» **Directions for this task**
If a line in the records contains the string "yellow", show that line.

» **Data for this task**
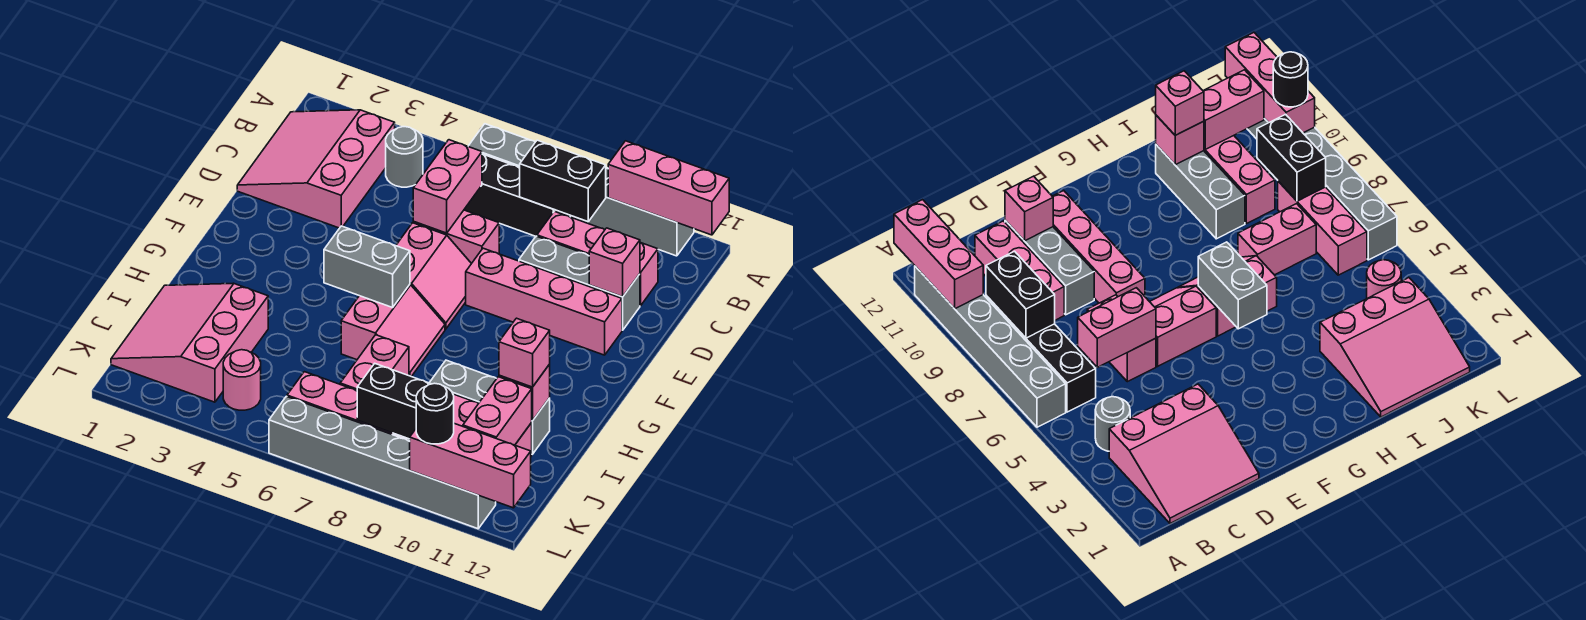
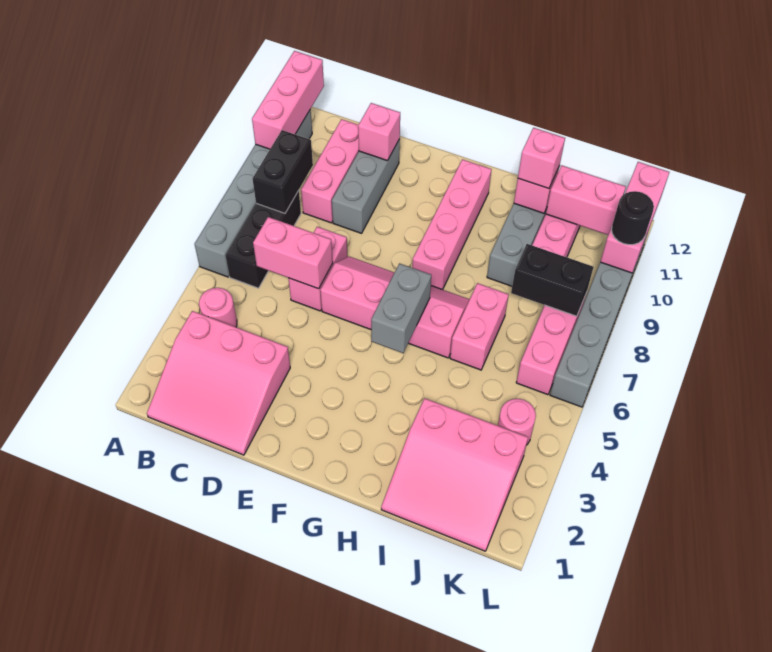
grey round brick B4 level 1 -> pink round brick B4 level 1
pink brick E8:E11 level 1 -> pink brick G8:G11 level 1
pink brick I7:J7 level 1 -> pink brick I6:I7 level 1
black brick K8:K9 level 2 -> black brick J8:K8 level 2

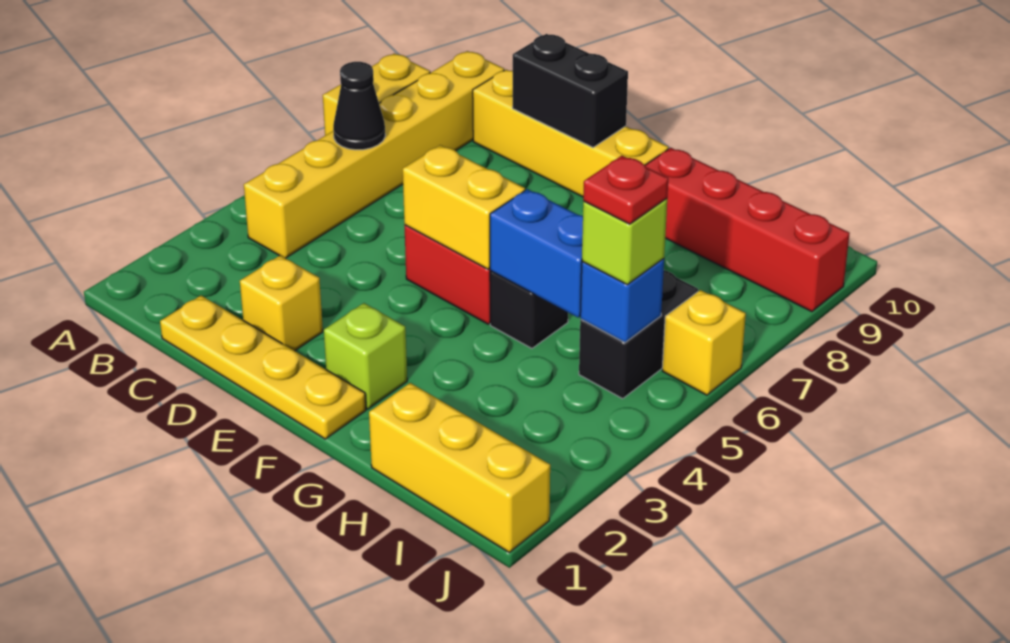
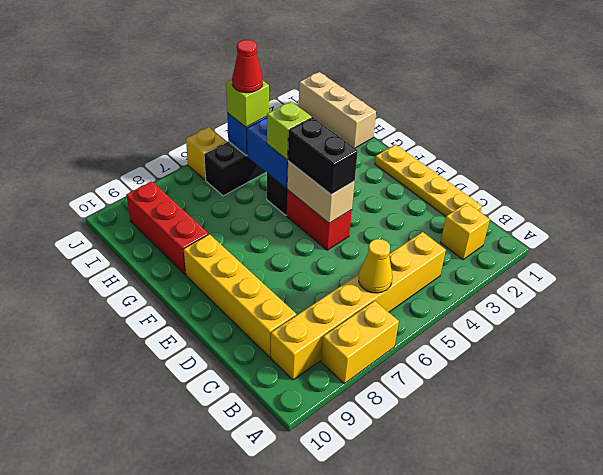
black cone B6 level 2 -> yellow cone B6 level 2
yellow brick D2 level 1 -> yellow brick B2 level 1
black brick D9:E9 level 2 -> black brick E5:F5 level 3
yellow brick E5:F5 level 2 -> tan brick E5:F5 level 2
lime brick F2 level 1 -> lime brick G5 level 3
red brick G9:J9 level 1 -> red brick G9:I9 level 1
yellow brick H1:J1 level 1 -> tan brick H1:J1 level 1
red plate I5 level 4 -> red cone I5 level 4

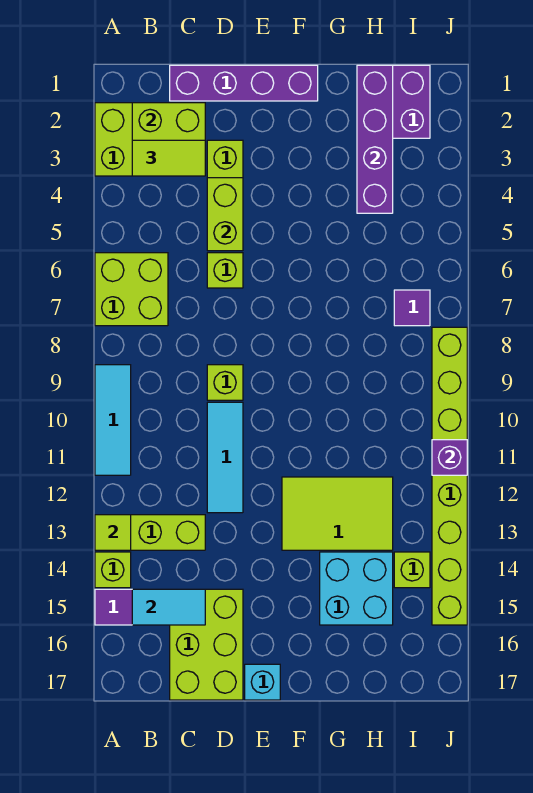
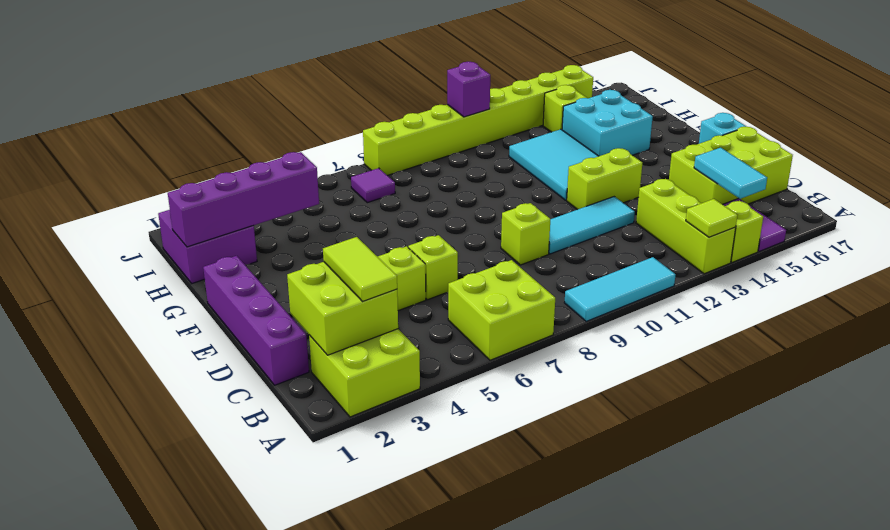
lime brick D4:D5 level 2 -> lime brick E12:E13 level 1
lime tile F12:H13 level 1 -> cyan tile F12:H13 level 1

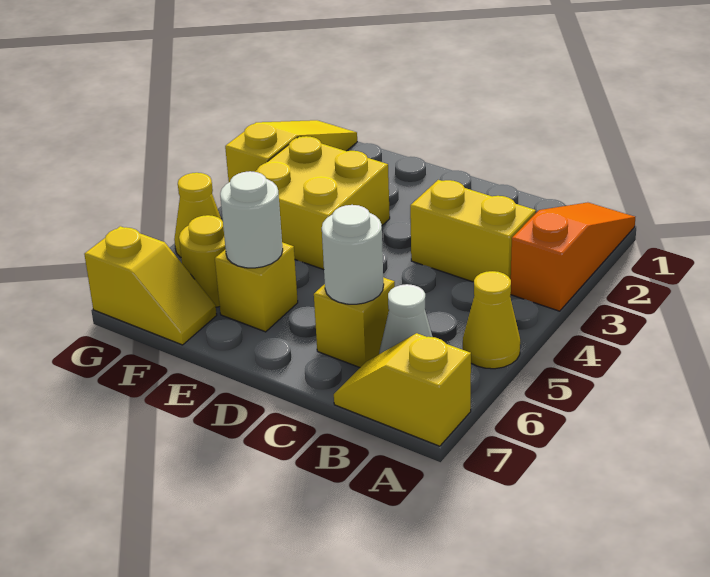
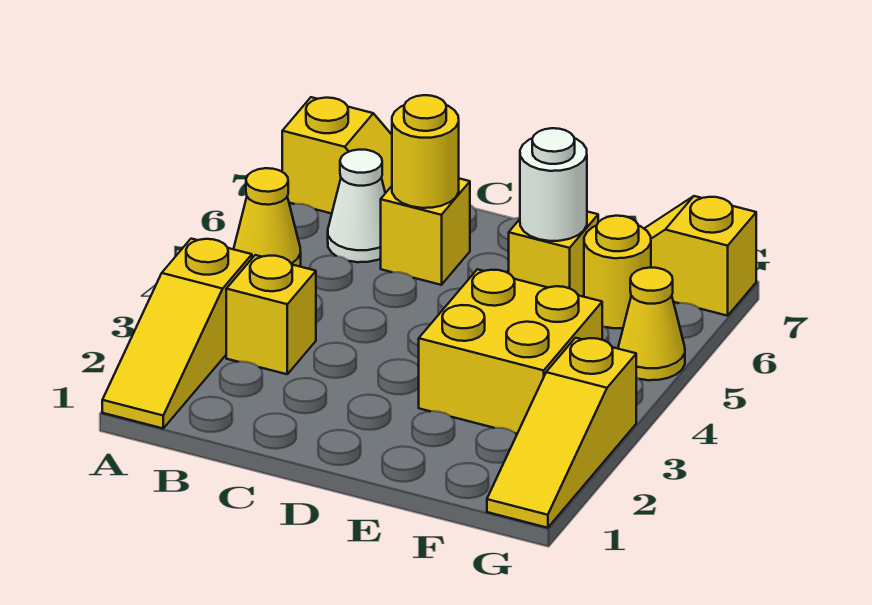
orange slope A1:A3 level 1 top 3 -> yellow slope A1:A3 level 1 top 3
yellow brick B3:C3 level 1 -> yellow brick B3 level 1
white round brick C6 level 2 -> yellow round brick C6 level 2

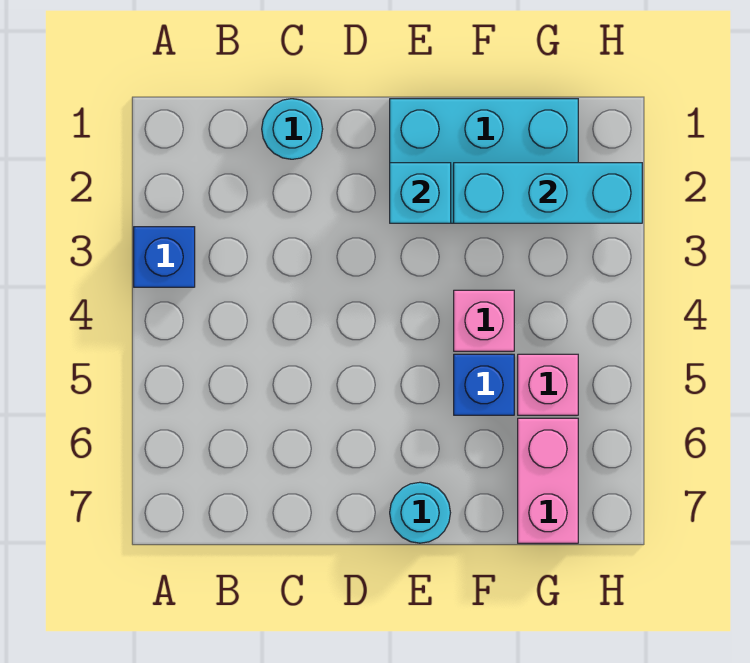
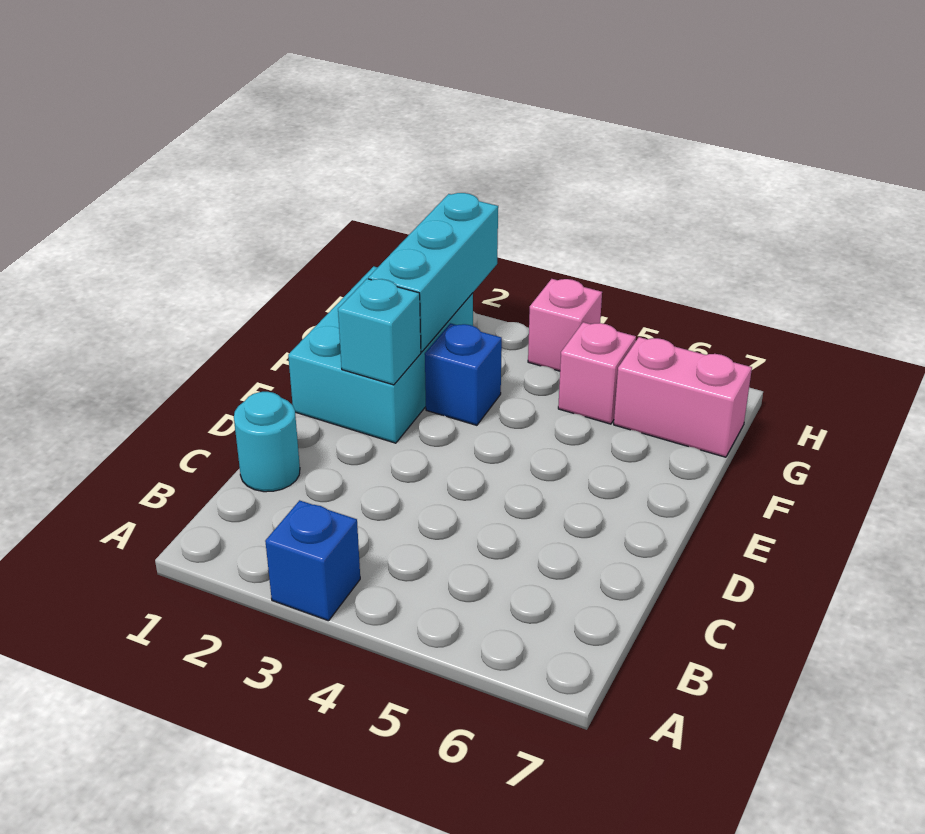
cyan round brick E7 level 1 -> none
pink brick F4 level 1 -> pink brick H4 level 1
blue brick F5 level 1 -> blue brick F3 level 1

» **Written response**
black cone B6 level 2 -> yellow cone B6 level 2
yellow brick D2 level 1 -> yellow brick B2 level 1
yellow brick E5:F5 level 2 -> tan brick E5:F5 level 2
yellow brick H1:J1 level 1 -> tan brick H1:J1 level 1
orange slope A1:A3 level 1 top 3 -> yellow slope A1:A3 level 1 top 3
yellow brick B3:C3 level 1 -> yellow brick B3 level 1
white round brick C6 level 2 -> yellow round brick C6 level 2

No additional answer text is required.